▸ REQUIREMENT: Images are to be left out when the records below are printed word for word.

▸ EXERCISE DATA:
==========

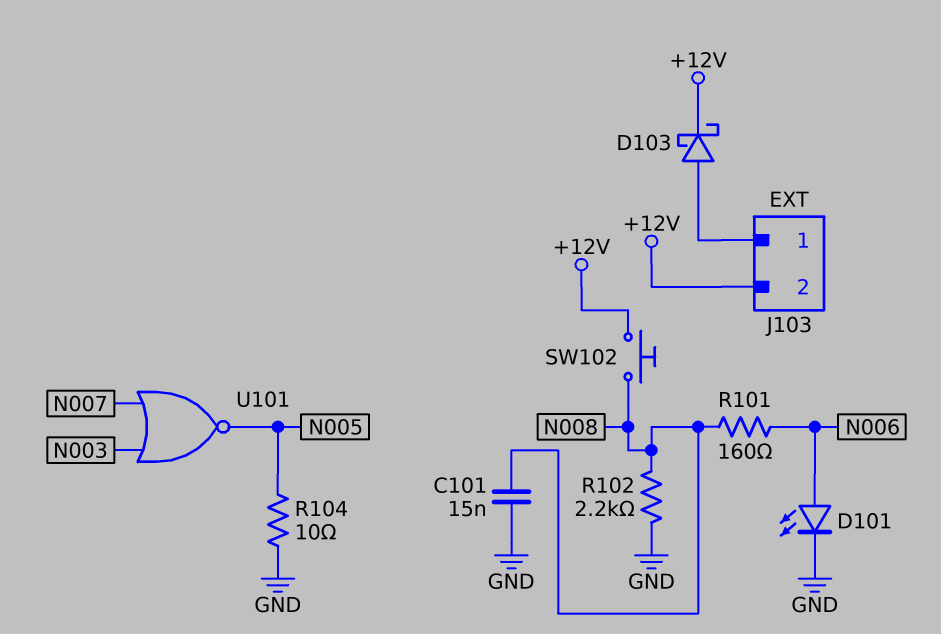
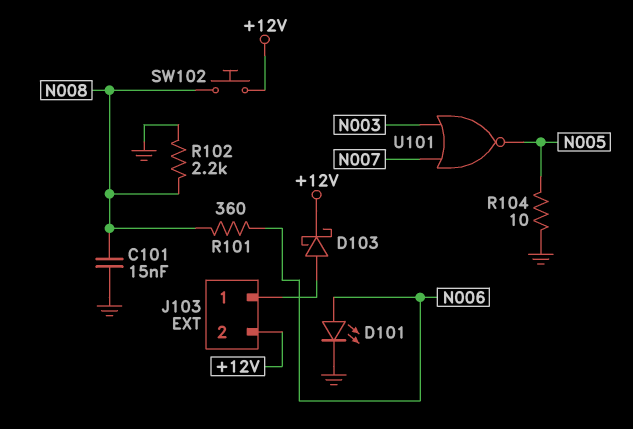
R101: 160 (N006, N008) -> 360 (N006, N008)

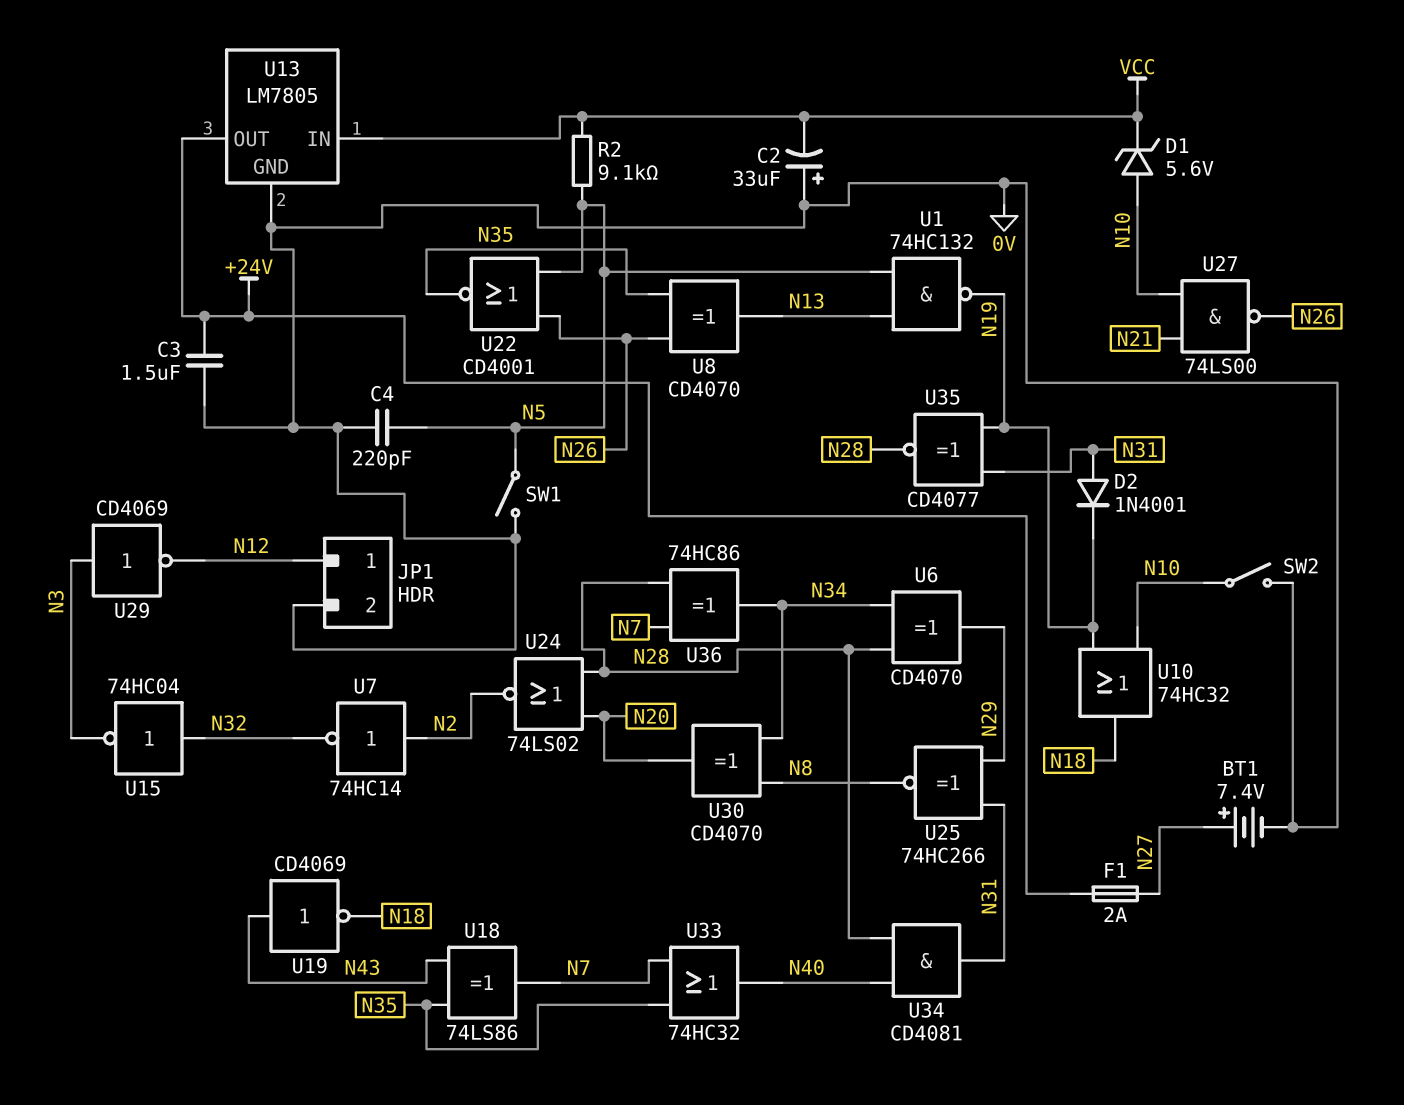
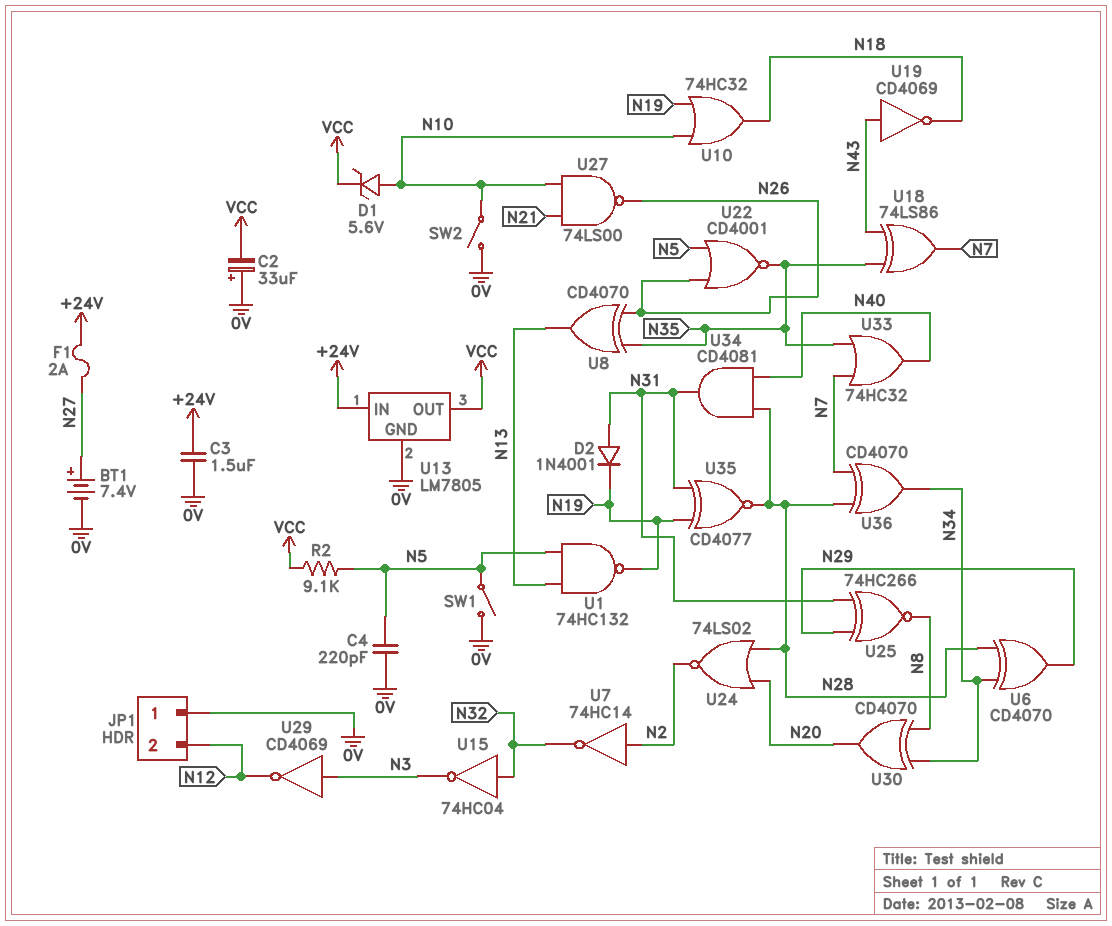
JP1 pin 1: N12 -> 0V
JP1 pin 2: 0V -> N12
U13 pin IN: VCC -> +24V
U13 pin OUT: +24V -> VCC
U36: XOR 74HC86 (in N7, in N28, out N34) -> XOR CD4070 (in N7, in N28, out N34)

==========

▸ ANSWER TO THIS TASK:
R101: 160 (N006, N008) -> 360 (N006, N008)

JP1 pin 1: N12 -> 0V
JP1 pin 2: 0V -> N12
U13 pin IN: VCC -> +24V
U13 pin OUT: +24V -> VCC
U36: XOR 74HC86 (in N7, in N28, out N34) -> XOR CD4070 (in N7, in N28, out N34)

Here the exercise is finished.